____ Source material

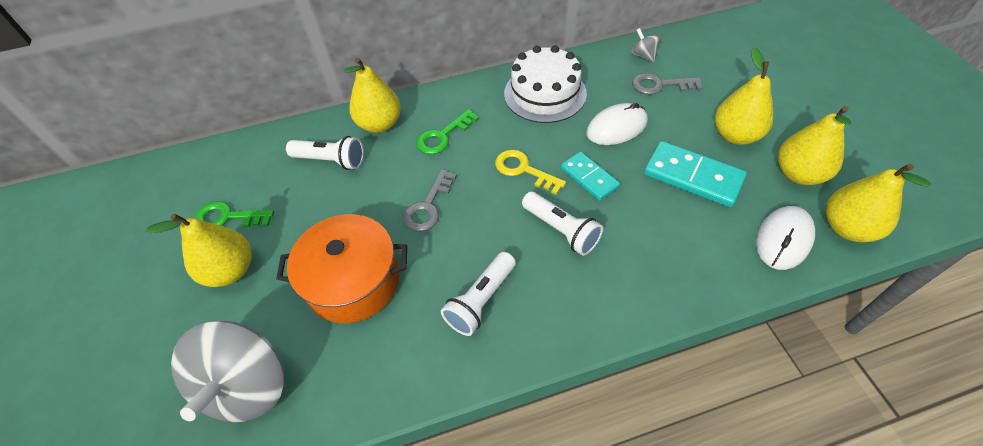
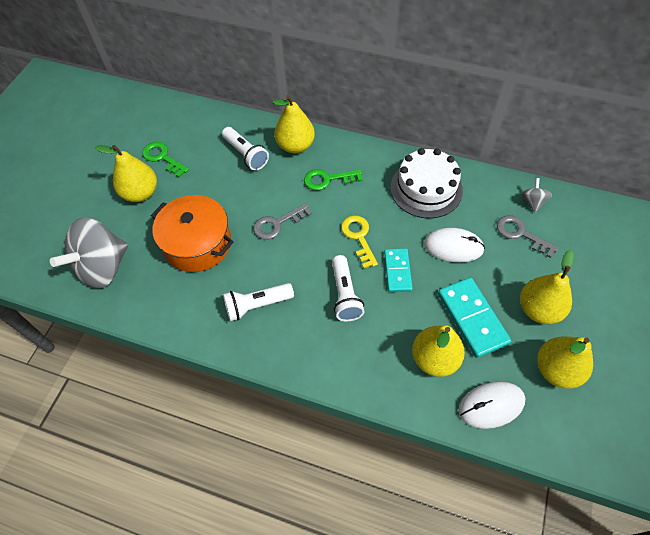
camera: 35 degrees right, 5 degrees up
(847, 228) = (549, 431): yellow pear -> yellow pear (434, 359)

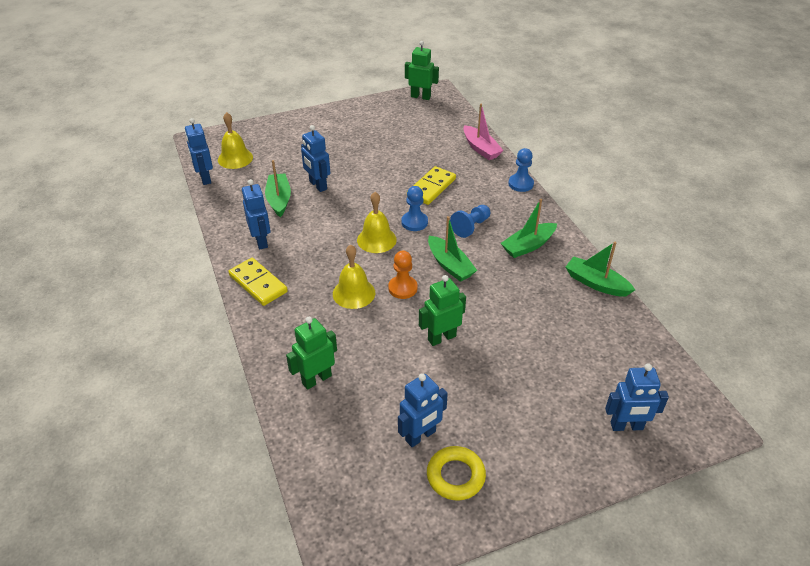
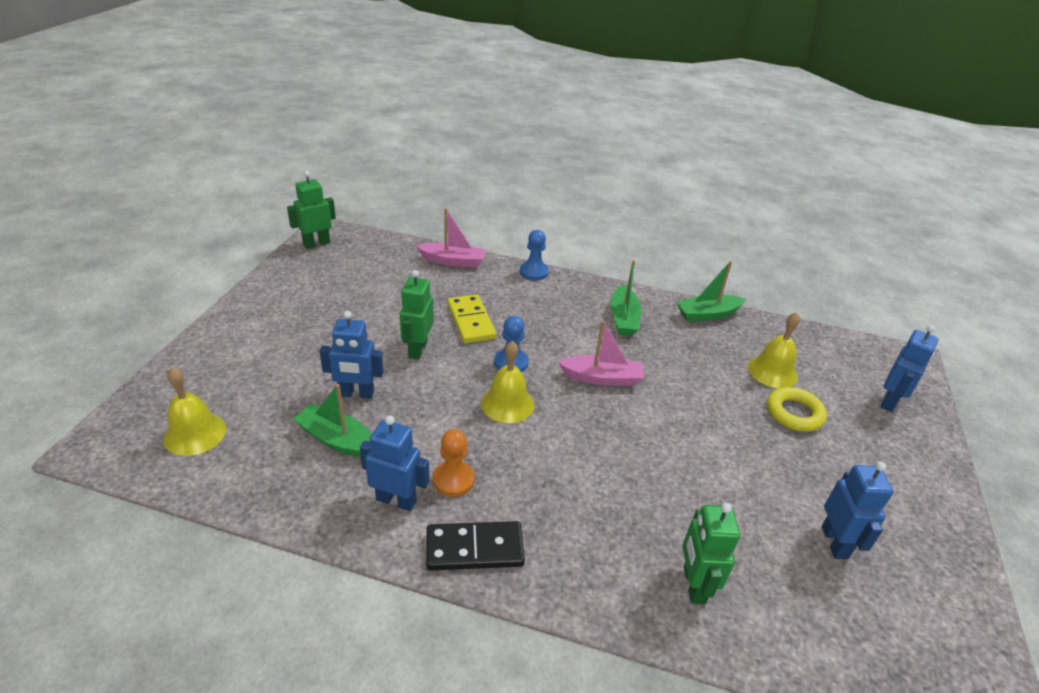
camera: 55 degrees left, 5 degrees down
(205, 178) = (190, 486): blue robot -> none
(258, 284) = (474, 549): yellow domino -> black domino
(354, 293) = (576, 471): yellow bell -> yellow bell (772, 371)
(402, 288) = (604, 429): orange pawn -> orange pawn (453, 480)
(441, 338) = (703, 445): green robot -> green robot (417, 349)
(450, 265) = (602, 378): green boat -> pink boat
(455, 476) = (903, 547): yellow ring -> yellow ring (794, 413)
(471, 227) = (560, 333): blue pawn -> none

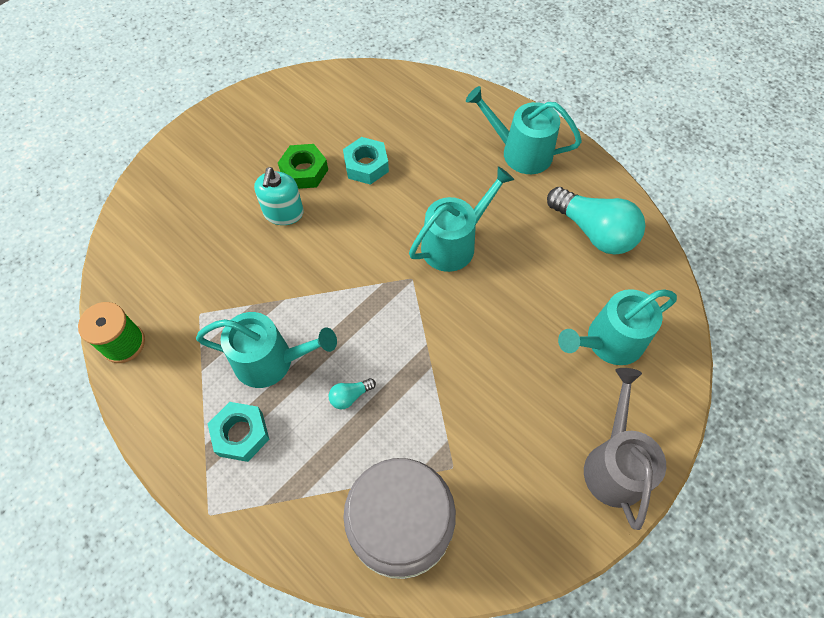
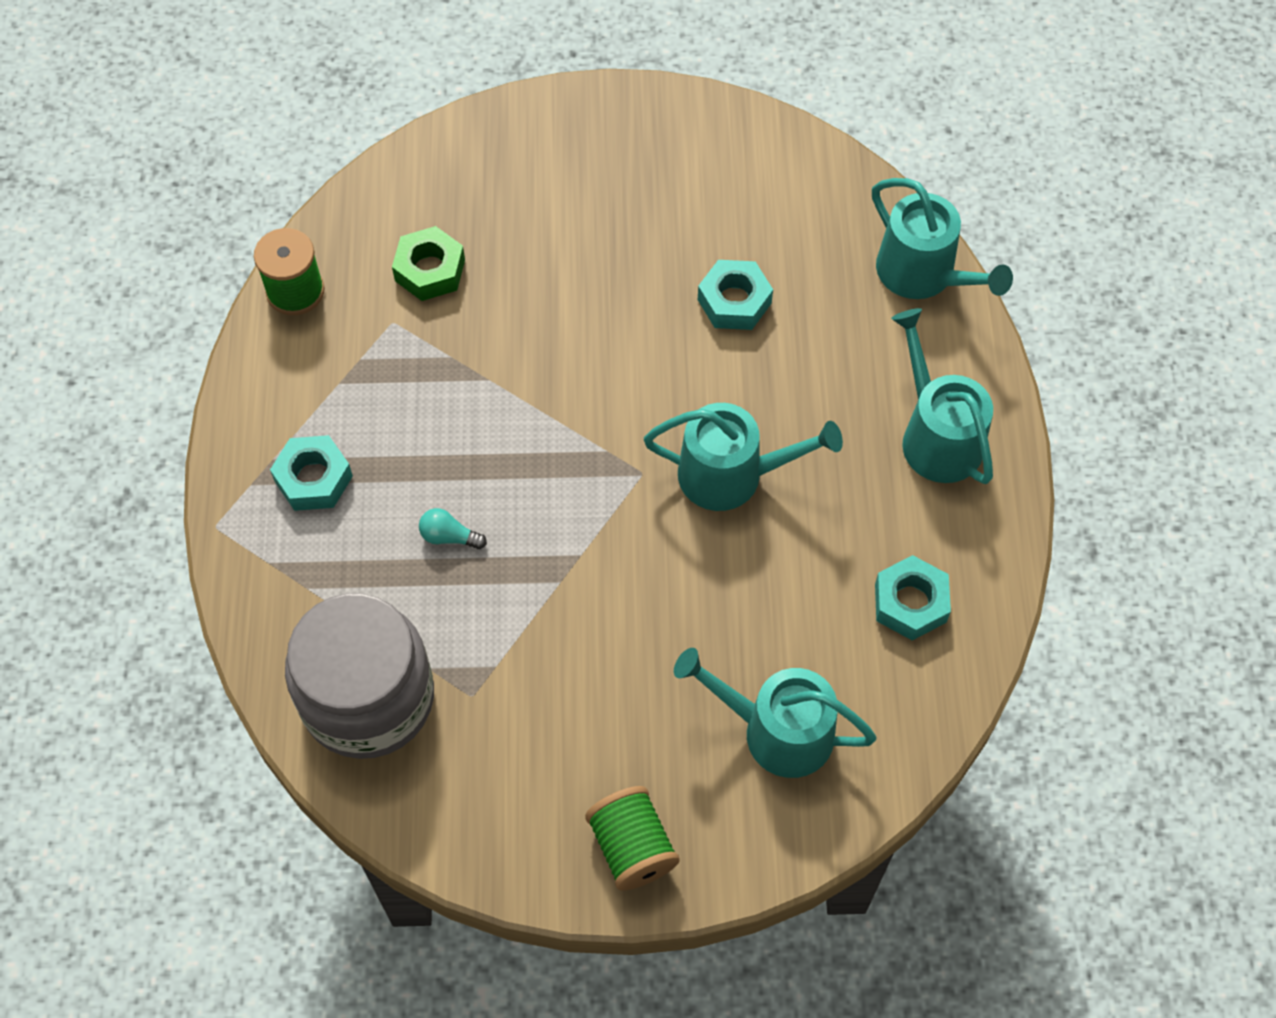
camera: 45 degrees right, 0 degrees up
(271, 361) = (411, 432): turquoise watering can -> turquoise watering can (923, 274)
(283, 213) = (585, 282): turquoise soap dispenser -> none
(304, 171) = (658, 251): green nut -> green nut (430, 270)
(594, 231) = (910, 603): turquoise light bulb -> turquoise nut
(614, 464) = (632, 847): grey watering can -> green spool

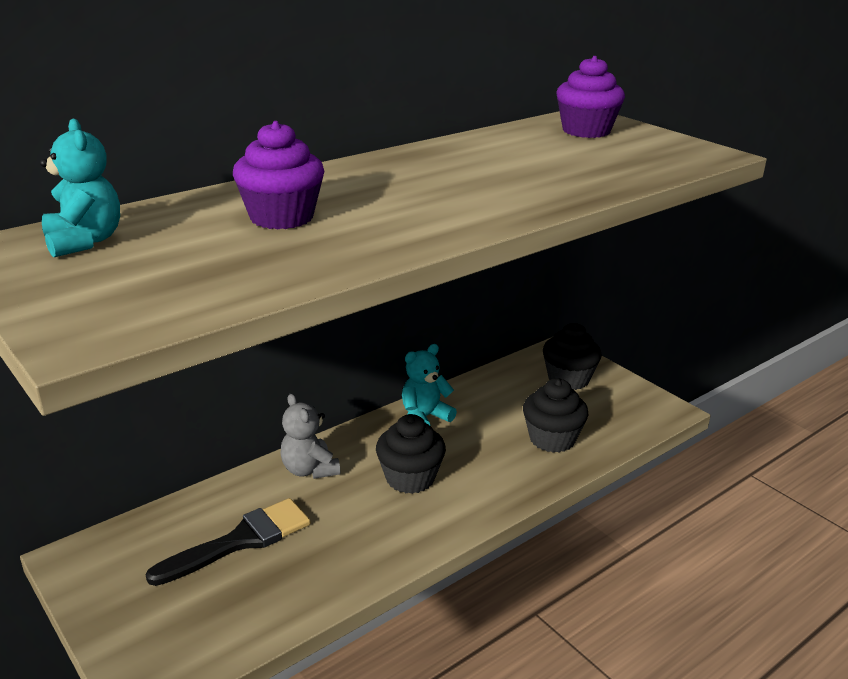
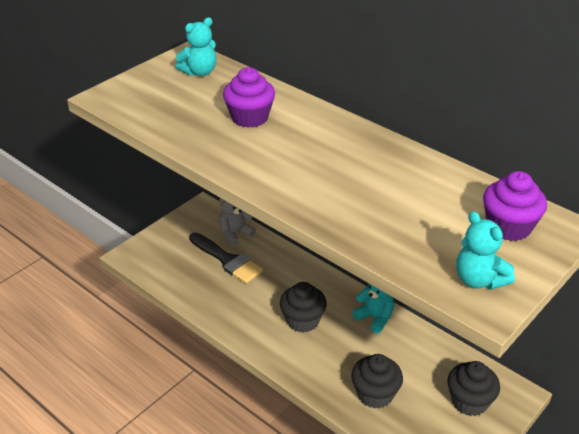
camera: 80 degrees right, 10 degrees up
(309, 469) = (297, 273): grey teddy bear -> grey teddy bear (235, 234)
(674, 151) = (479, 280): none -> turquoise teddy bear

________

■ Try it: Find the lines in the data that include "teddy", then copy each of them.

■ Output of the task:
(309, 469) = (297, 273): grey teddy bear -> grey teddy bear (235, 234)
(674, 151) = (479, 280): none -> turquoise teddy bear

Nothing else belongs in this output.